== PROVIDED RECORDS ==

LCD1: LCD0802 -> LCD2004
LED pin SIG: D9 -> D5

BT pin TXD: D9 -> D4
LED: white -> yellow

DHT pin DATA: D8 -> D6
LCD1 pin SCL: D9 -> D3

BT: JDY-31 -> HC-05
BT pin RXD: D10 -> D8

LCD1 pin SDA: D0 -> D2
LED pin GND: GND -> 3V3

===

▸ TASK INSTRUCTIONS:
Take the data above and return it exactly.

▸ WRITTEN ANSWER:
LCD1: LCD0802 -> LCD2004
LED pin SIG: D9 -> D5

BT pin TXD: D9 -> D4
LED: white -> yellow

DHT pin DATA: D8 -> D6
LCD1 pin SCL: D9 -> D3

BT: JDY-31 -> HC-05
BT pin RXD: D10 -> D8

LCD1 pin SDA: D0 -> D2
LED pin GND: GND -> 3V3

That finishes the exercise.